**RECORD SET**
· · · ·

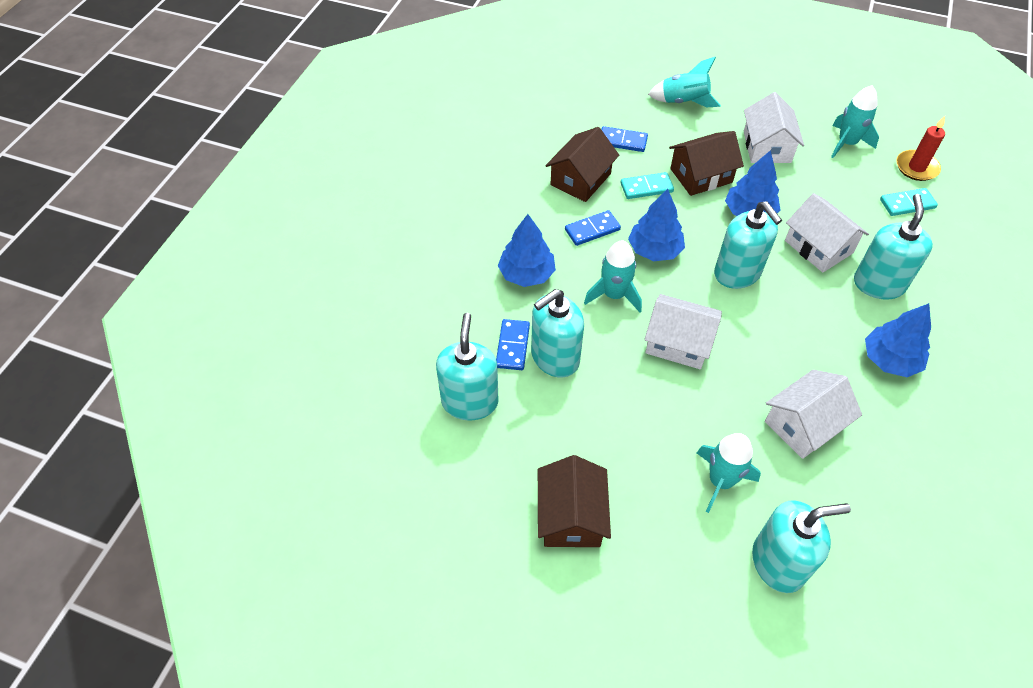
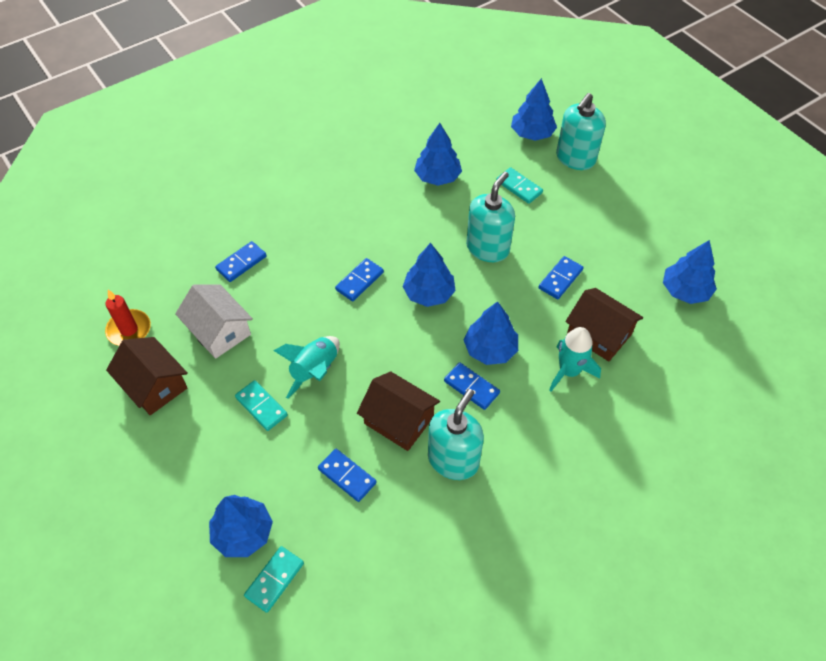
blue domino: 3 -> 5
blue tree: 4 -> 6
turquoise domino: 2 -> 3
turquoise rocket: 4 -> 2
turquoise soap dispenser: 5 -> 3
white house: 4 -> 1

· · · ·

**EXERCISE DESCRIPTION**
Up to and including the last line of the material, reproduce every line exactly, beginning with the one that contains "blue tree: 4 -> 6" and adding nothing else.

**WRITTEN ANSWER**
blue tree: 4 -> 6
turquoise domino: 2 -> 3
turquoise rocket: 4 -> 2
turquoise soap dispenser: 5 -> 3
white house: 4 -> 1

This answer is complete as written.